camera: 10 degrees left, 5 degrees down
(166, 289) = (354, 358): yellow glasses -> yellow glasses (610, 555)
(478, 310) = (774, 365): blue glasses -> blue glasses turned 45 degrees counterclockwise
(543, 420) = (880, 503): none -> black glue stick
--
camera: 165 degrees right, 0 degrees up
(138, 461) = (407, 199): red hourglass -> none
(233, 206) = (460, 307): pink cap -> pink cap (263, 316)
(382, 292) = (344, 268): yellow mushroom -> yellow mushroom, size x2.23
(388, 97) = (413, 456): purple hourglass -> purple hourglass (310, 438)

** Exercise instructions **
In the listing above, find the line containing "camera: 10 degrees left, 5 degrees down" and the line containing "(543, 420) = (880, 503): none", then quote both, plus every line between them, exactly as written.

** Output below **
camera: 10 degrees left, 5 degrees down
(166, 289) = (354, 358): yellow glasses -> yellow glasses (610, 555)
(478, 310) = (774, 365): blue glasses -> blue glasses turned 45 degrees counterclockwise
(543, 420) = (880, 503): none -> black glue stick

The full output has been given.